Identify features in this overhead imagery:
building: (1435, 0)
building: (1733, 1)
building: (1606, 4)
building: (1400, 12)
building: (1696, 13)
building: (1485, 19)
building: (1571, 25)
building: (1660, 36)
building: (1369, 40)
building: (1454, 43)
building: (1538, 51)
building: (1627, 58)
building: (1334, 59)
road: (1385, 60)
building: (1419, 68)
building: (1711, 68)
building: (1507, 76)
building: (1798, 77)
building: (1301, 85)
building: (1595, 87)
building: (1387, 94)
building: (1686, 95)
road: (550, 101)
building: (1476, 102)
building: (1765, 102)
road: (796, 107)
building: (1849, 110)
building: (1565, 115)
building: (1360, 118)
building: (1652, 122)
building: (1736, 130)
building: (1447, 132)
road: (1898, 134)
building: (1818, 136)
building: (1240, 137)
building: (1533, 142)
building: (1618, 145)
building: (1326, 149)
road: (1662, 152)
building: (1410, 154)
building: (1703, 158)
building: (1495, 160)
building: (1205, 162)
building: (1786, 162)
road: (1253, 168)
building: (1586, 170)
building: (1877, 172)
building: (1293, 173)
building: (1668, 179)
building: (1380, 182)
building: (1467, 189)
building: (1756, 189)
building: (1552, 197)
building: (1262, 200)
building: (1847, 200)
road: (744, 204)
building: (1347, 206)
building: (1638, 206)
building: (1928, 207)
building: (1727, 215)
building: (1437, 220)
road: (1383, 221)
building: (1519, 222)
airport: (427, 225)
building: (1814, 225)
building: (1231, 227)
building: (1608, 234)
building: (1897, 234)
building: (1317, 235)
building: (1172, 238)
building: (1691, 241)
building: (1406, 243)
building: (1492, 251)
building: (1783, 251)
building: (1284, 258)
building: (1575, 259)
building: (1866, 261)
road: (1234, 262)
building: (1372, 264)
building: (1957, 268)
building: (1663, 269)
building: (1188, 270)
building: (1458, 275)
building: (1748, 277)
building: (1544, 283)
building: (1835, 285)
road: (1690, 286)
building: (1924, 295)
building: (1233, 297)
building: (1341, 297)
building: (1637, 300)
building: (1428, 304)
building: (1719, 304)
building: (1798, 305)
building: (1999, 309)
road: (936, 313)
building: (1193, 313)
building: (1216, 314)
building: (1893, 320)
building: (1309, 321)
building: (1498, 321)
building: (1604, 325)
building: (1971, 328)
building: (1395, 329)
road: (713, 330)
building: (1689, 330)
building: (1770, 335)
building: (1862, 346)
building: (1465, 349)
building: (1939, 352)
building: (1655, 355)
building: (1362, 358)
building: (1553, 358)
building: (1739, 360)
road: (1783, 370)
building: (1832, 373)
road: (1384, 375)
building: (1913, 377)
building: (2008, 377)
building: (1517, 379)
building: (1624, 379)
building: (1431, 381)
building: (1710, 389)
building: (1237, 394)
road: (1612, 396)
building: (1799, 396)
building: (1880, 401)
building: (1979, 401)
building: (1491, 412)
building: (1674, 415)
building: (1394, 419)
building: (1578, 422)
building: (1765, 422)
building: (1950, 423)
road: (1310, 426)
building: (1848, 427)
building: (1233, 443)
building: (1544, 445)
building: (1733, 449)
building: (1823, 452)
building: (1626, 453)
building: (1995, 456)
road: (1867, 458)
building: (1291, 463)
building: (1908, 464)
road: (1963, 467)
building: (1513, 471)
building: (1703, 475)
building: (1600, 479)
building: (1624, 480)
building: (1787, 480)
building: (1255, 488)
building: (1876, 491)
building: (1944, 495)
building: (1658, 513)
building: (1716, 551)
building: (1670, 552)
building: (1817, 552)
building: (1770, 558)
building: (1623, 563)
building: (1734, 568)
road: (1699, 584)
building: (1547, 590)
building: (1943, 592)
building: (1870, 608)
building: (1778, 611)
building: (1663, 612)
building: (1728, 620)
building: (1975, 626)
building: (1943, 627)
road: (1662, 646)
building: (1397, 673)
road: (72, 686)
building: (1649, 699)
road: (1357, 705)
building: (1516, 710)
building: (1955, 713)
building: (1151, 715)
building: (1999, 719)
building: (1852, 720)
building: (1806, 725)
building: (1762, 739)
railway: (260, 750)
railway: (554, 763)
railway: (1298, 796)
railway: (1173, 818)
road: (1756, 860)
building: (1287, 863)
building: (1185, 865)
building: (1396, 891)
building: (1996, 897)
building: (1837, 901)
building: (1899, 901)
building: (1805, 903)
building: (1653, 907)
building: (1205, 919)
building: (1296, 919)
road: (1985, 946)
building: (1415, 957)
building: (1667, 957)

•••

Job: The lines that contain the word "railway" are wanted; copy each of them from the records.

Exercise result:
railway: (260, 750)
railway: (554, 763)
railway: (1298, 796)
railway: (1173, 818)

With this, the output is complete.